#### Dataset entries

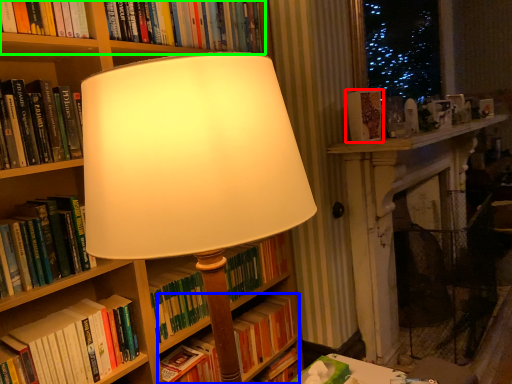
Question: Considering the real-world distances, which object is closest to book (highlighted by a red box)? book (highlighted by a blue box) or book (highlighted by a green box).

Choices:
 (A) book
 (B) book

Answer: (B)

==

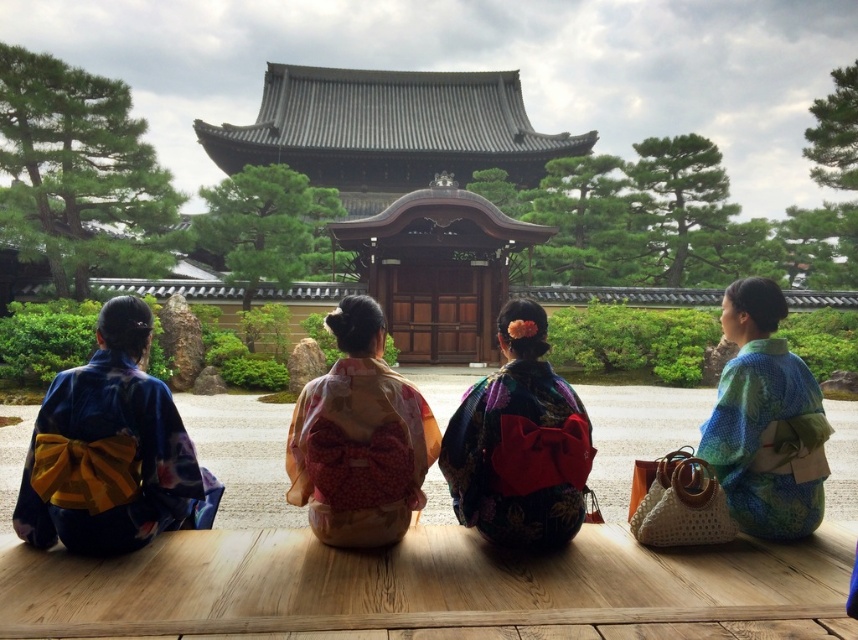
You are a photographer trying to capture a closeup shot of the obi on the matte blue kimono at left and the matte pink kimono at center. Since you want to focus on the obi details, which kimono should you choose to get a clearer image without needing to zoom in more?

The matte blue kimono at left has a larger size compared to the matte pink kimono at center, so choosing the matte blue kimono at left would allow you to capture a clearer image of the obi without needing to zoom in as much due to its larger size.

#### What this task involves
Find each line in the listing above that contains the word "without", and copy those lines out in full.

#### Task result
You are a photographer trying to capture a closeup shot of the obi on the matte blue kimono at left and the matte pink kimono at center. Since you want to focus on the obi details, which kimono should you choose to get a clearer image without needing to zoom in more?
The matte blue kimono at left has a larger size compared to the matte pink kimono at center, so choosing the matte blue kimono at left would allow you to capture a clearer image of the obi without needing to zoom in as much due to its larger size.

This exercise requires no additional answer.